## Objective
Output the line containing "Segment regions of" and all subsequent lines of the listing below, copied exactly, with no other lines.

## Data shown
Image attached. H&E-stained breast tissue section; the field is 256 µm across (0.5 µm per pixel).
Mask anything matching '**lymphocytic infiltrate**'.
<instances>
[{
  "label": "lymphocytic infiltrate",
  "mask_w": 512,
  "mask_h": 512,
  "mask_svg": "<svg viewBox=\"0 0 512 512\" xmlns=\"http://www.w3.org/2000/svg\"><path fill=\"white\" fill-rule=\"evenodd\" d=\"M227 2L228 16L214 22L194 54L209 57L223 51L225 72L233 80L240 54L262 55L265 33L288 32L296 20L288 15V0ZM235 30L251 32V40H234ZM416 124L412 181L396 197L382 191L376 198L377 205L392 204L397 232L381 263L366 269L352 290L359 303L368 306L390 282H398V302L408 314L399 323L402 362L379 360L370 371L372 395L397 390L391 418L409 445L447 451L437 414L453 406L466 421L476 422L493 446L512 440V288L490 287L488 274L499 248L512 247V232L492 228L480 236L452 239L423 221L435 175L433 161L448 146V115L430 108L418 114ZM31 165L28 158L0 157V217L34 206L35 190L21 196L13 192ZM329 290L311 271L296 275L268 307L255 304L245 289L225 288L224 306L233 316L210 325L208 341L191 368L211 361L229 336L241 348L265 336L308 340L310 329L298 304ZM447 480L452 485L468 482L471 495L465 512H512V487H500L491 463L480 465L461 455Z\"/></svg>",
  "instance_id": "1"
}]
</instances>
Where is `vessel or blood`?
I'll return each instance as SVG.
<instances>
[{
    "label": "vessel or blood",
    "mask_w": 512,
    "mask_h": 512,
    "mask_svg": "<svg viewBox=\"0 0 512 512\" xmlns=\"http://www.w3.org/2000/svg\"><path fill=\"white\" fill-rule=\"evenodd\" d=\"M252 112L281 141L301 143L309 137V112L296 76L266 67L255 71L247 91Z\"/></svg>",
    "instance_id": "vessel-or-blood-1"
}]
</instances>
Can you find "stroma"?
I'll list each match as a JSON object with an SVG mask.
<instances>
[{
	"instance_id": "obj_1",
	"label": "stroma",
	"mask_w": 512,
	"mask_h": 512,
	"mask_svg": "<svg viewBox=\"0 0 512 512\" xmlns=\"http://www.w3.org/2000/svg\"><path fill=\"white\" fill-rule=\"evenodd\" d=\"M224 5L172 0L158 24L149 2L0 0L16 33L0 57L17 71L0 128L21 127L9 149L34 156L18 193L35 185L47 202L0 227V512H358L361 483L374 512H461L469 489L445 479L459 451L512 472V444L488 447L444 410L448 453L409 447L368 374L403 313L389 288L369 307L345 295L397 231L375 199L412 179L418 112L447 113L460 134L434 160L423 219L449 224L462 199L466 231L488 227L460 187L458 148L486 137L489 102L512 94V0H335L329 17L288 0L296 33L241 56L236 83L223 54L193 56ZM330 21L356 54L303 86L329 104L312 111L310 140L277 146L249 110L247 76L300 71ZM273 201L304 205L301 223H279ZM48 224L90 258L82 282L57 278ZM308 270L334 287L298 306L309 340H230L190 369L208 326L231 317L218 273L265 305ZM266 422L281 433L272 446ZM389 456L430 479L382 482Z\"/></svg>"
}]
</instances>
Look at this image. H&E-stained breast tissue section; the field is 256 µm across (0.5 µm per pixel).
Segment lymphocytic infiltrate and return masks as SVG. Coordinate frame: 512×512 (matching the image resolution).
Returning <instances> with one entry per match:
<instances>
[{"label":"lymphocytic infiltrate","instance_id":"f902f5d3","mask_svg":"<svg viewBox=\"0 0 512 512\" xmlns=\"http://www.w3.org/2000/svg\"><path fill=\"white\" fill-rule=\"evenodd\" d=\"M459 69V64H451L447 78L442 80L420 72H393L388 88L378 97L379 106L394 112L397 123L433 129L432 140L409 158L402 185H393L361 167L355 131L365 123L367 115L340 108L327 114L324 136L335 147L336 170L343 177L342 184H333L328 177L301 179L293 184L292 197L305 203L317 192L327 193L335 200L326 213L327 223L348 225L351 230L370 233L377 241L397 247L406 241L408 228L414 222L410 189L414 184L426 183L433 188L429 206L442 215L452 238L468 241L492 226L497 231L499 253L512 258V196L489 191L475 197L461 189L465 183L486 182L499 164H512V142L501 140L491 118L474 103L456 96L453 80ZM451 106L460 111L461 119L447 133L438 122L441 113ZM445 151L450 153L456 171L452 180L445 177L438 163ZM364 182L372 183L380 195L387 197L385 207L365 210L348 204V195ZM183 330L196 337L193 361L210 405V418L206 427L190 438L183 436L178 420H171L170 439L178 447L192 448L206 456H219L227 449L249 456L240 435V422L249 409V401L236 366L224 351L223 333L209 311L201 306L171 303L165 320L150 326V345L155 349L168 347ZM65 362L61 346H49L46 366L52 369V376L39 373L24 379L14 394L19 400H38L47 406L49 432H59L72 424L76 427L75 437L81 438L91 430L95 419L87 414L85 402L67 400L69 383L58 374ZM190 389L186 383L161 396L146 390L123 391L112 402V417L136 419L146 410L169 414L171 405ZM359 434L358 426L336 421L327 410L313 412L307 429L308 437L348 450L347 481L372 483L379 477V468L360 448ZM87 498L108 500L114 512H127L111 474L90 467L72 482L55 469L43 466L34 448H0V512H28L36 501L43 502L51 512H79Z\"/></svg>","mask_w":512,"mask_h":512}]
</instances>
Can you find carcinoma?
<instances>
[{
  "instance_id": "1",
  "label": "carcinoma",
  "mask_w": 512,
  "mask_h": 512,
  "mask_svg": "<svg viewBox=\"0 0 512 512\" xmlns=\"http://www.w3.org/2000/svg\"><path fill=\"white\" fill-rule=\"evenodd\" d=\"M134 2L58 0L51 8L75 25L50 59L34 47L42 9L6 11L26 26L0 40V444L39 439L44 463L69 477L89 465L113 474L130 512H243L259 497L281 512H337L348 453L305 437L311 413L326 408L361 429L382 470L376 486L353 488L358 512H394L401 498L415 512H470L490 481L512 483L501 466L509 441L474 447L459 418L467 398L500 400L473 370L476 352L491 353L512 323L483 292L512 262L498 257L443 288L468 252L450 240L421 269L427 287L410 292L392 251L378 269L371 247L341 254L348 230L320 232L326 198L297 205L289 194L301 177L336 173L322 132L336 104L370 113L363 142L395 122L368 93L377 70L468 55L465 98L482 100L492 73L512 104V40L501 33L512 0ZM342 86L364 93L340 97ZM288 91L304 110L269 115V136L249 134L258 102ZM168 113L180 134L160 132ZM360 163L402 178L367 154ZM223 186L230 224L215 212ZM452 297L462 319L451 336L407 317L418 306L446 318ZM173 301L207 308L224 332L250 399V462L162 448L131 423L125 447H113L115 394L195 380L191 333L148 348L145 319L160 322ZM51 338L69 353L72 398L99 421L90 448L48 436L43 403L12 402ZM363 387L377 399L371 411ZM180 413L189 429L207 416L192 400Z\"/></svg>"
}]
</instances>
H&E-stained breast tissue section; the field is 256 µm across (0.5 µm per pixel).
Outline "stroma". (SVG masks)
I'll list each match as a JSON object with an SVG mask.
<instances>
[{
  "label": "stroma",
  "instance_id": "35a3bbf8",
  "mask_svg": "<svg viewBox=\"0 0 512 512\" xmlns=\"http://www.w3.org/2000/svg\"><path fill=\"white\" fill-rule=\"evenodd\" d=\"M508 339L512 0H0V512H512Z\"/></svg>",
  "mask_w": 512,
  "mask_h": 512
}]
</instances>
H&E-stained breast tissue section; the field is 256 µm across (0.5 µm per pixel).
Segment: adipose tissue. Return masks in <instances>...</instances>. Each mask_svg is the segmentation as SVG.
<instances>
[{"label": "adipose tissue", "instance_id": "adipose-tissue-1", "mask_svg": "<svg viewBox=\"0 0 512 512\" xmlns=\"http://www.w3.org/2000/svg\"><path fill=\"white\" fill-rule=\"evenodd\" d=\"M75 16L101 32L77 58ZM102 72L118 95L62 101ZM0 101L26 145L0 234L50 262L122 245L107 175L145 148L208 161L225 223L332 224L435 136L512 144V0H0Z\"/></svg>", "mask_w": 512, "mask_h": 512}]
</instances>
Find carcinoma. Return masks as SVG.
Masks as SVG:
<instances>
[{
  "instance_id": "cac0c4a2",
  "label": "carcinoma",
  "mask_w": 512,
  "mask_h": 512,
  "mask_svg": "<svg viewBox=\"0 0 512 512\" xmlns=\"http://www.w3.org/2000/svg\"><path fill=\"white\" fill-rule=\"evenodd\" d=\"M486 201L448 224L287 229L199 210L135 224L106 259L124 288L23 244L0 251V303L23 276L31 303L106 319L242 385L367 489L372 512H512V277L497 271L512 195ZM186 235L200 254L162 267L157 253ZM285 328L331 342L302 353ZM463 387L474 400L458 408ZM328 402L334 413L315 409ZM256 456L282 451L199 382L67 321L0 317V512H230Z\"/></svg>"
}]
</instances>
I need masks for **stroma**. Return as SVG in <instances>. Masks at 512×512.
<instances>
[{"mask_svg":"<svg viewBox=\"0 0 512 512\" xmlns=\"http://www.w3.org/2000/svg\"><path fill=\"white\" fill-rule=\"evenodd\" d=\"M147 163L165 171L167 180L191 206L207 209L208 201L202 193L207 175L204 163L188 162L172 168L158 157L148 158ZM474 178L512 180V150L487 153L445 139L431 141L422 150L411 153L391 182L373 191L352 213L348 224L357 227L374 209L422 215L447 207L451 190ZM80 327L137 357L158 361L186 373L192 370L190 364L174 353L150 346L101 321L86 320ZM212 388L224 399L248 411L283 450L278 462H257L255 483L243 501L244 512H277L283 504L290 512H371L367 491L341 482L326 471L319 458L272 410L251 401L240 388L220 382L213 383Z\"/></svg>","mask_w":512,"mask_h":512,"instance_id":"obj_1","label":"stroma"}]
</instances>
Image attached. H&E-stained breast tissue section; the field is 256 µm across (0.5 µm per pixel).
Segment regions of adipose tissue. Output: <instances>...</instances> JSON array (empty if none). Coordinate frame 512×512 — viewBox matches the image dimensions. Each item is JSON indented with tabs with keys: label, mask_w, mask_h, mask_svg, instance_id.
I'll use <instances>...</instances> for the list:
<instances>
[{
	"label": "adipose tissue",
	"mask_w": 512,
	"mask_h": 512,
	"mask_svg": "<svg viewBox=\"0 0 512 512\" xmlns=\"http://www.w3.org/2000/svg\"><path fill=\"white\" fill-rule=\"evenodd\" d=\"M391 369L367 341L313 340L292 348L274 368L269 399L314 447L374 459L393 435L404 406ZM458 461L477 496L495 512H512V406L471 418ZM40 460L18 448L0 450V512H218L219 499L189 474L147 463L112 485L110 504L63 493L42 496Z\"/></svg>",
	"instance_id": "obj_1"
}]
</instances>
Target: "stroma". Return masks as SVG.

## Task result
Segment regions of adipose tissue. Output: <instances>...</instances> JSON array (empty if none). Coordinate frame 512×512 — viewBox matches the image dimensions. Each item is JSON indented with tabs with keys: label, mask_w, mask_h, mask_svg, instance_id.
I'll use <instances>...</instances> for the list:
<instances>
[{
	"label": "adipose tissue",
	"mask_w": 512,
	"mask_h": 512,
	"mask_svg": "<svg viewBox=\"0 0 512 512\" xmlns=\"http://www.w3.org/2000/svg\"><path fill=\"white\" fill-rule=\"evenodd\" d=\"M391 369L367 341L313 340L292 348L274 368L269 399L314 447L374 459L393 435L404 406ZM458 461L477 496L495 512H512V406L471 418ZM40 460L18 448L0 450V512H218L219 499L189 474L147 463L112 485L110 504L63 493L42 496Z\"/></svg>",
	"instance_id": "obj_1"
}]
</instances>
Target: "stroma". Return masks as SVG.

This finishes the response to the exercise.